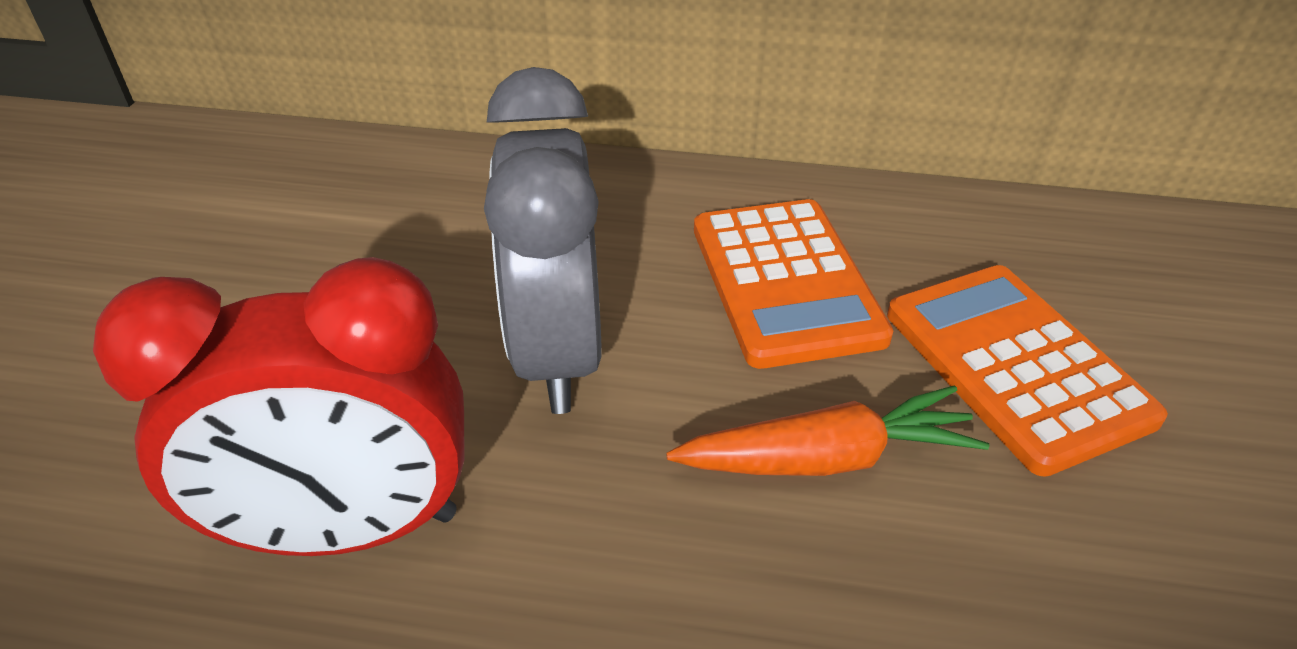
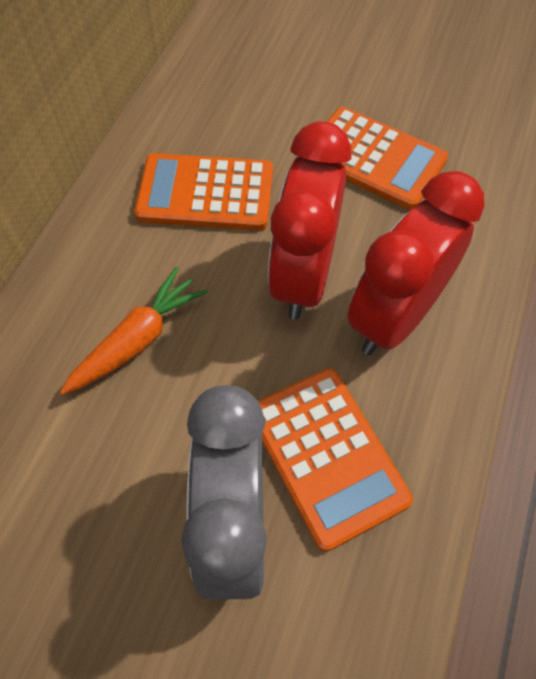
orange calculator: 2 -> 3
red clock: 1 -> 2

==

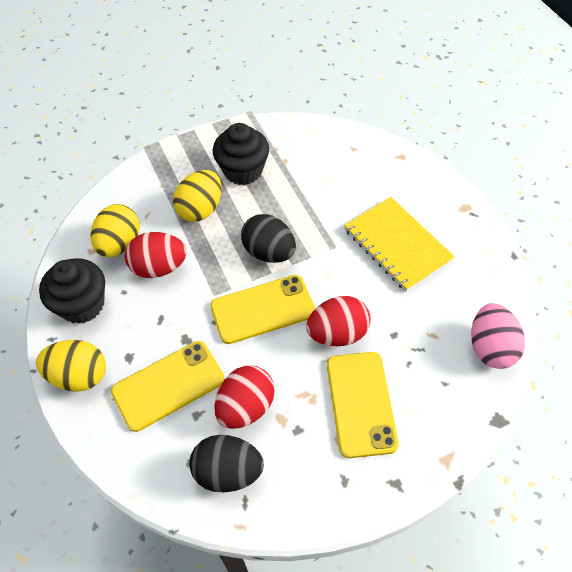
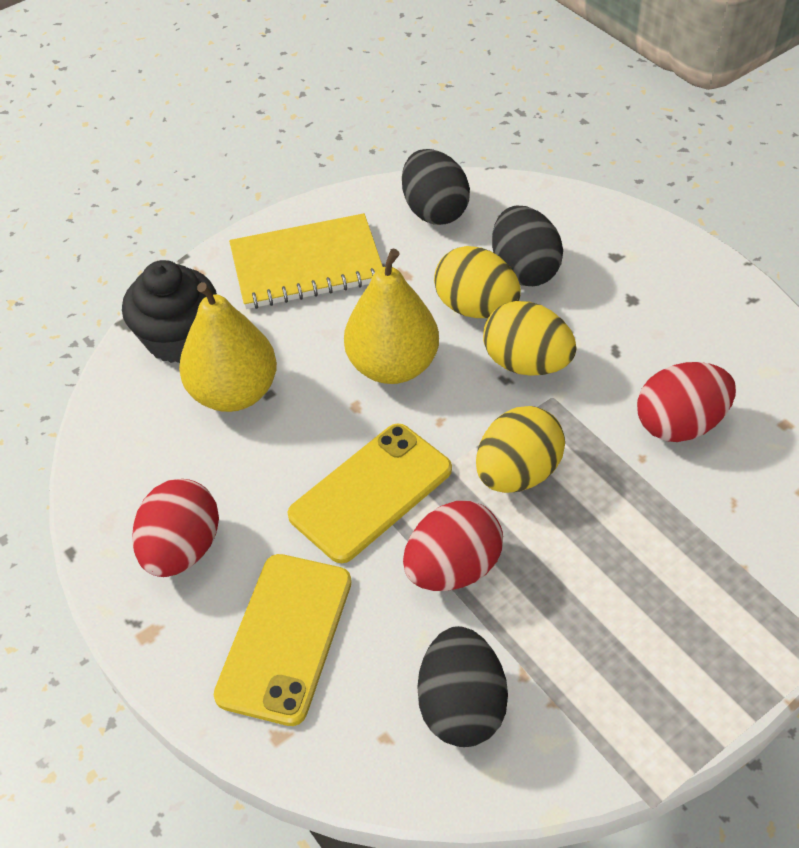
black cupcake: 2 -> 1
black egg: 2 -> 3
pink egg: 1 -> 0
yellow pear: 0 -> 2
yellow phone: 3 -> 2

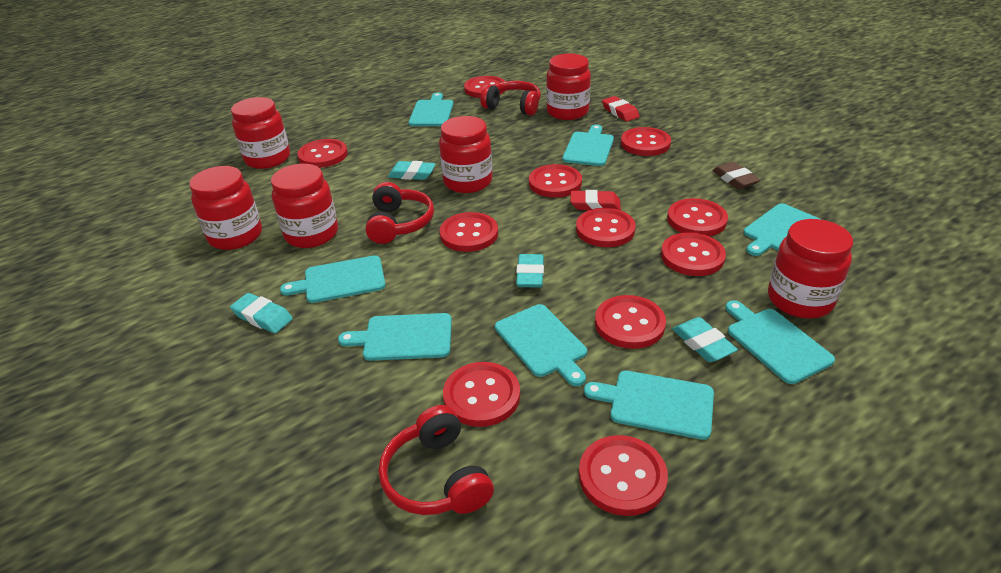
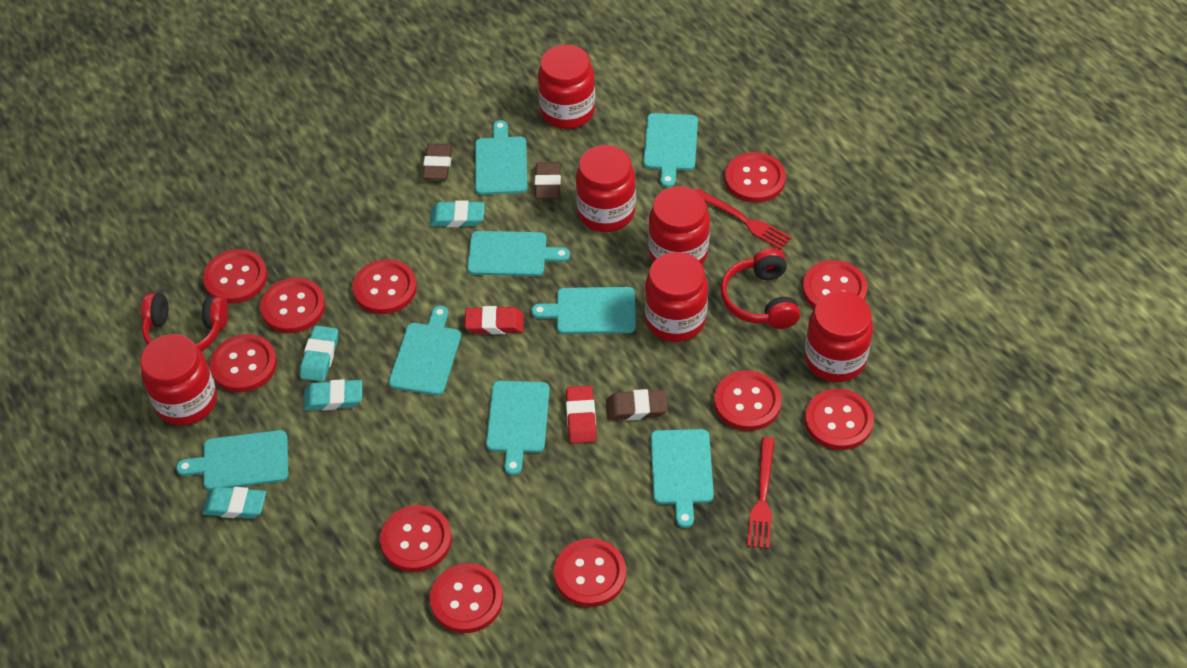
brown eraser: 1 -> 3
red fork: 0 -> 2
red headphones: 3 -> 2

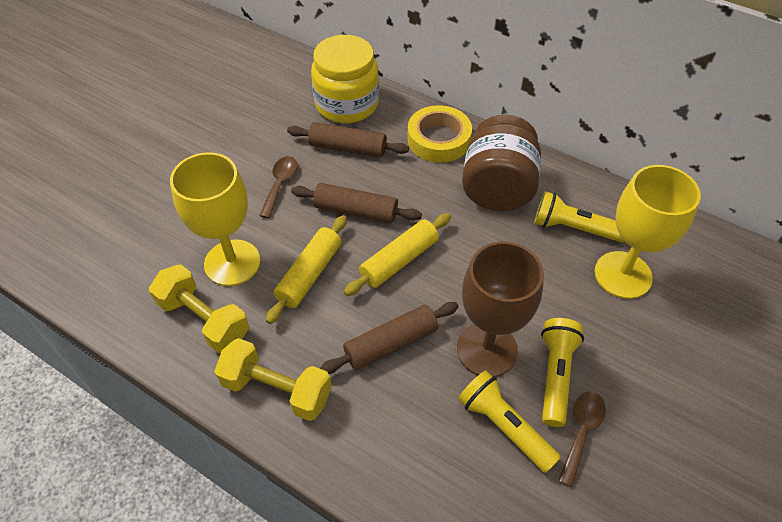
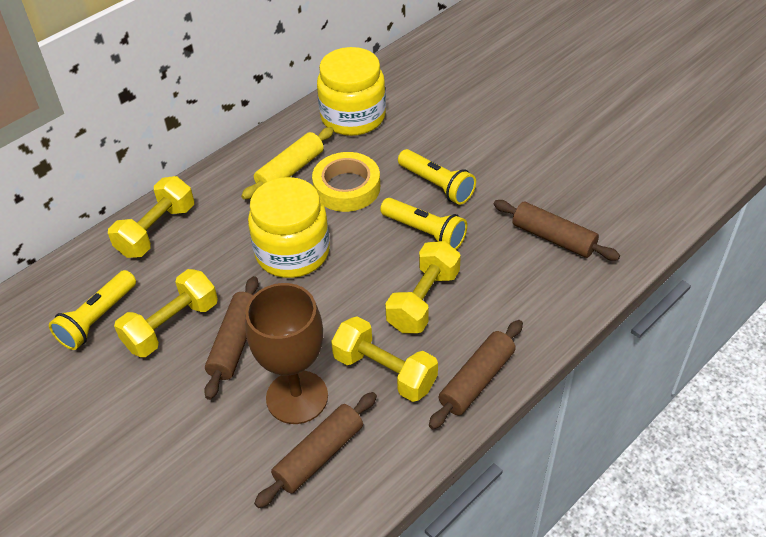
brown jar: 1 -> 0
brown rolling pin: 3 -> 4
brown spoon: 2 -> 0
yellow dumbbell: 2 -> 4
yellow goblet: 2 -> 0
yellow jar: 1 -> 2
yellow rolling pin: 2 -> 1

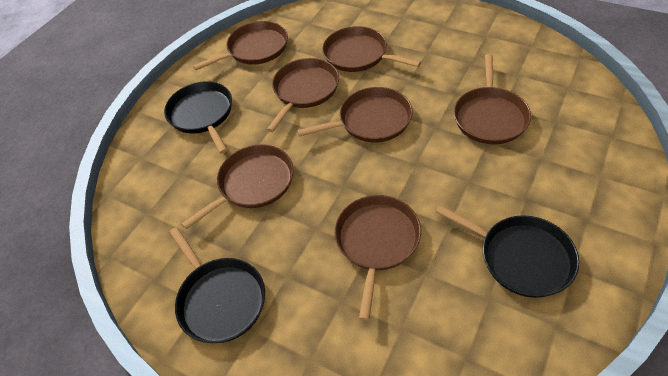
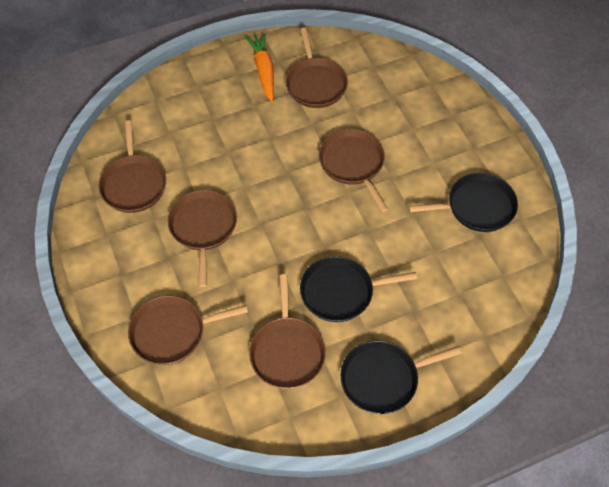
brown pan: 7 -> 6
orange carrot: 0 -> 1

ASSIGNMENT: In the data above, the stretch from the line with "yellow jar: 1 -> 2" through the line with "orange carrot: 0 -> 1" is to be returned exactly, minus any pictures.

RESULT OF THE TASK:
yellow jar: 1 -> 2
yellow rolling pin: 2 -> 1

brown pan: 7 -> 6
orange carrot: 0 -> 1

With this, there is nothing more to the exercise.